Repeat the listing in full. Nothing may be added or left out.

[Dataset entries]
▽

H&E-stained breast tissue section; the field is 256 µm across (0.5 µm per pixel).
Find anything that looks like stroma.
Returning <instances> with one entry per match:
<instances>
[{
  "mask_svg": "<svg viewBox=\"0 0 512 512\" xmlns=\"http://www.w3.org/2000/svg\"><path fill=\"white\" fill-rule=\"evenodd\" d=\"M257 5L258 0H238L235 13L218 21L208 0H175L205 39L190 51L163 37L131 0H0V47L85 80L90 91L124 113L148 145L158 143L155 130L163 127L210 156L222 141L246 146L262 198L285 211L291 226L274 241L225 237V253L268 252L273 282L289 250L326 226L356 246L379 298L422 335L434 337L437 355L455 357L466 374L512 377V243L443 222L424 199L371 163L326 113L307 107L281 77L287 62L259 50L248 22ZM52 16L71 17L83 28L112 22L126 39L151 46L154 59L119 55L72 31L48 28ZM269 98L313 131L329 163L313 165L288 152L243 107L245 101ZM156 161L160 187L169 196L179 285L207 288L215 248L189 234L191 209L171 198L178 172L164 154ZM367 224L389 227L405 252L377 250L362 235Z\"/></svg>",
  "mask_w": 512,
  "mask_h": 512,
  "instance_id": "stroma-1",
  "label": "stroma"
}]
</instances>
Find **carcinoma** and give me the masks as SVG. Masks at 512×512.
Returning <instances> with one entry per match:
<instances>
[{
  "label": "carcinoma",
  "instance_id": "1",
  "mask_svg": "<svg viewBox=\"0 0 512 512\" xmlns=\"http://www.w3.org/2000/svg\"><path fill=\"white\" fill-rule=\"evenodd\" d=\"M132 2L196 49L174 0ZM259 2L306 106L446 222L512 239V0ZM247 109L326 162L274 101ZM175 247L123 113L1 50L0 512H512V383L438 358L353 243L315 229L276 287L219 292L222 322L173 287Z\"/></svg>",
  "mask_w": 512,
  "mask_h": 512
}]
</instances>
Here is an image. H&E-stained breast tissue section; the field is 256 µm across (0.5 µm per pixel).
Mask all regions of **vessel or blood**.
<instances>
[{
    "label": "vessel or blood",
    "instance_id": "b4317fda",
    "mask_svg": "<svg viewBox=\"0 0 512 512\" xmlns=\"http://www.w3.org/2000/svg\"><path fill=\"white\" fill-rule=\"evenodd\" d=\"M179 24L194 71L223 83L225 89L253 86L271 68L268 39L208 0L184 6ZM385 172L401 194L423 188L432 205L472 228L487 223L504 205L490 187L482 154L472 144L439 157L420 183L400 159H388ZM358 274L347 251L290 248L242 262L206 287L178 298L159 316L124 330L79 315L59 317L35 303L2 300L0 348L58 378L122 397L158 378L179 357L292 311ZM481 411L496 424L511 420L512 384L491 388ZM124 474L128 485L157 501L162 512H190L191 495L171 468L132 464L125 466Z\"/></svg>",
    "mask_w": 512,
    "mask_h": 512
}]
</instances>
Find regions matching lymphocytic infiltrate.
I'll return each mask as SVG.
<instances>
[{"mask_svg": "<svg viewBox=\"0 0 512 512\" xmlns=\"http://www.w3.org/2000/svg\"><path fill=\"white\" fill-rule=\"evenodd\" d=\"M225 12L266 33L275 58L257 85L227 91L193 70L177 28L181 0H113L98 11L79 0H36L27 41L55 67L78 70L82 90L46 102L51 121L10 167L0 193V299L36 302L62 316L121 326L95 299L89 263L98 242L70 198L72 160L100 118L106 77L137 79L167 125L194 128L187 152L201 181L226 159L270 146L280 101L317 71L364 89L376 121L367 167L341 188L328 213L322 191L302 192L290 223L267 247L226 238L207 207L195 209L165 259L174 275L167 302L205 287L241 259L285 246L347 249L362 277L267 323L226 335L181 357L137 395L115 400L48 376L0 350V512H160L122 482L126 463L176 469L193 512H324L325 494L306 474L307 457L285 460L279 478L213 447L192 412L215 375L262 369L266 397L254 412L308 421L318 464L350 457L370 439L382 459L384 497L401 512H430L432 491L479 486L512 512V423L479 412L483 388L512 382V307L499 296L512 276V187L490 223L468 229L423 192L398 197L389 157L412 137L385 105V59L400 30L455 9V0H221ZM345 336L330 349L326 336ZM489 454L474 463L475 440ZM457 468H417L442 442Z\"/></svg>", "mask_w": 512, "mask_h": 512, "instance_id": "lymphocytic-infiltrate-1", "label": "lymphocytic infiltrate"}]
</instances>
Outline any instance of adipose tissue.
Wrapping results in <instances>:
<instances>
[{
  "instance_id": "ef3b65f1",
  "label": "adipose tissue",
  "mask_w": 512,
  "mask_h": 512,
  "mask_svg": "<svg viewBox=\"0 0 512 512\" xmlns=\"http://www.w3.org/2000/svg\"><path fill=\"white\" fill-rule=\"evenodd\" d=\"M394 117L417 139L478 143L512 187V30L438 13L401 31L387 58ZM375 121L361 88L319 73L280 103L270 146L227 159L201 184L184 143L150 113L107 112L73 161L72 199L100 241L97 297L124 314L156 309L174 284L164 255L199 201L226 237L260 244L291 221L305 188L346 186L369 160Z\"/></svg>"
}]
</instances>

△

EXERCISE RESPONSE:
H&E-stained breast tissue section; the field is 256 µm across (0.5 µm per pixel).
Find anything that looks like stroma.
Returning <instances> with one entry per match:
<instances>
[{
  "mask_svg": "<svg viewBox=\"0 0 512 512\" xmlns=\"http://www.w3.org/2000/svg\"><path fill=\"white\" fill-rule=\"evenodd\" d=\"M257 5L258 0H238L235 13L218 21L208 0H175L205 39L190 51L163 37L131 0H0V47L85 80L90 91L124 113L148 145L158 143L155 130L163 127L210 156L222 141L246 146L262 198L285 211L291 226L274 241L225 237V253L268 252L273 282L289 250L326 226L356 246L379 298L422 335L434 337L437 355L455 357L466 374L512 377V243L443 222L424 199L371 163L326 113L307 107L281 77L287 62L259 50L248 22ZM52 16L71 17L83 28L112 22L126 39L151 46L154 59L119 55L72 31L48 28ZM269 98L313 131L329 163L313 165L288 152L243 107L245 101ZM156 161L160 187L169 196L179 285L207 288L215 248L189 234L191 209L171 198L178 172L164 154ZM367 224L389 227L405 252L377 250L362 235Z\"/></svg>",
  "mask_w": 512,
  "mask_h": 512,
  "instance_id": "stroma-1",
  "label": "stroma"
}]
</instances>
Find **carcinoma** and give me the masks as SVG. Masks at 512×512.
Returning <instances> with one entry per match:
<instances>
[{
  "label": "carcinoma",
  "instance_id": "1",
  "mask_svg": "<svg viewBox=\"0 0 512 512\" xmlns=\"http://www.w3.org/2000/svg\"><path fill=\"white\" fill-rule=\"evenodd\" d=\"M132 2L196 49L174 0ZM259 2L306 106L446 222L512 239V0ZM247 109L326 162L274 101ZM175 247L123 113L1 50L0 512H512V383L438 358L353 243L315 229L276 287L219 292L222 322L173 287Z\"/></svg>",
  "mask_w": 512,
  "mask_h": 512
}]
</instances>
Here is an image. H&E-stained breast tissue section; the field is 256 µm across (0.5 µm per pixel).
Mask all regions of **vessel or blood**.
<instances>
[{
    "label": "vessel or blood",
    "instance_id": "b4317fda",
    "mask_svg": "<svg viewBox=\"0 0 512 512\" xmlns=\"http://www.w3.org/2000/svg\"><path fill=\"white\" fill-rule=\"evenodd\" d=\"M179 24L194 71L223 83L225 89L253 86L271 68L268 39L208 0L184 6ZM385 172L401 194L423 188L432 205L472 228L487 223L504 205L490 187L482 154L472 144L439 157L420 183L400 159H388ZM358 274L347 251L290 248L242 262L206 287L178 298L159 316L124 330L79 315L59 317L35 303L2 300L0 348L58 378L122 397L158 378L179 357L292 311ZM481 411L496 424L511 420L512 384L491 388ZM124 474L128 485L157 501L162 512H190L191 495L171 468L132 464L125 466Z\"/></svg>",
    "mask_w": 512,
    "mask_h": 512
}]
</instances>
Find regions matching lymphocytic infiltrate.
I'll return each mask as SVG.
<instances>
[{"mask_svg": "<svg viewBox=\"0 0 512 512\" xmlns=\"http://www.w3.org/2000/svg\"><path fill=\"white\" fill-rule=\"evenodd\" d=\"M225 12L266 33L275 58L257 85L227 91L193 70L177 28L181 0H113L98 11L79 0H36L27 41L55 67L78 70L82 90L46 102L51 121L10 167L0 193V299L36 302L62 316L121 326L95 299L89 263L98 242L70 198L72 160L100 118L106 77L137 79L167 125L194 128L187 152L201 181L226 159L270 146L280 101L317 71L364 89L376 121L367 167L341 188L328 213L322 191L302 192L290 223L267 247L226 238L207 207L195 209L165 259L174 275L167 302L205 287L241 259L285 246L347 249L362 277L267 323L226 335L181 357L137 395L115 400L48 376L0 350V512H160L122 482L126 463L176 469L193 512H324L325 494L306 474L307 457L285 460L279 478L213 447L192 412L215 375L262 369L266 397L254 412L308 421L318 464L350 457L370 439L382 459L384 497L401 512H430L432 491L479 486L512 512V423L479 412L483 388L512 382V307L499 296L512 276V187L490 223L468 229L423 192L398 197L389 157L412 137L385 105V59L400 30L455 9V0H221ZM345 336L330 349L326 336ZM489 454L474 463L475 440ZM457 468H417L442 442Z\"/></svg>", "mask_w": 512, "mask_h": 512, "instance_id": "lymphocytic-infiltrate-1", "label": "lymphocytic infiltrate"}]
</instances>
Outline any instance of adipose tissue.
Wrapping results in <instances>:
<instances>
[{
  "instance_id": "ef3b65f1",
  "label": "adipose tissue",
  "mask_w": 512,
  "mask_h": 512,
  "mask_svg": "<svg viewBox=\"0 0 512 512\" xmlns=\"http://www.w3.org/2000/svg\"><path fill=\"white\" fill-rule=\"evenodd\" d=\"M394 117L417 139L478 143L512 187V30L438 13L401 31L387 58ZM375 121L361 88L319 73L280 103L270 146L227 159L201 184L184 143L150 113L107 112L73 161L72 199L100 241L97 297L124 314L156 309L174 284L164 255L199 201L226 237L260 244L291 221L305 188L346 186L369 160Z\"/></svg>"
}]
</instances>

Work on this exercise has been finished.